> [MATERIAL FOR THIS EXERCISE]:
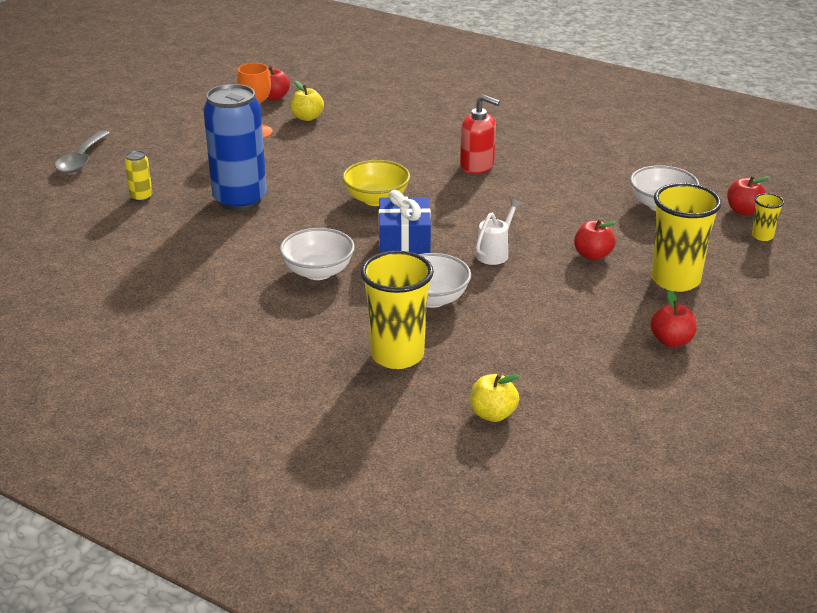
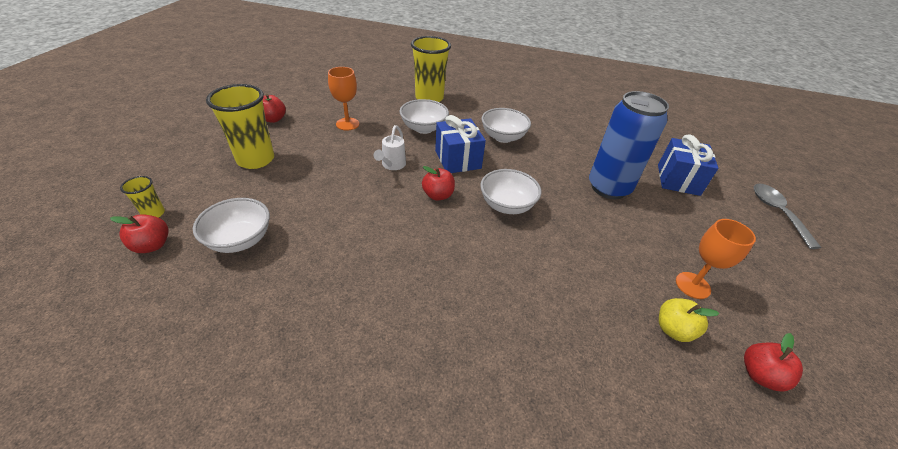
camera: 160 degrees right, 10 degrees up
yellow can [125,150,152,202] -> blue gift [658,134,718,196]
yellow bowl [342,160,410,206] -> white bowl [480,169,541,214]
red soap dispenser [460,95,500,174] -> none
yellow apple [470,374,520,422] -> none
red apple [574,219,617,260] -> red apple moved to [422,166,455,201]
none -> orange goblet [328,67,359,131]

> [TASK STATEMENT]: Scan the listing for the word "none". Copy every line in which it appears.

> [REPLY TO THE EXERCISE]:
red soap dispenser [460,95,500,174] -> none
yellow apple [470,374,520,422] -> none
none -> orange goblet [328,67,359,131]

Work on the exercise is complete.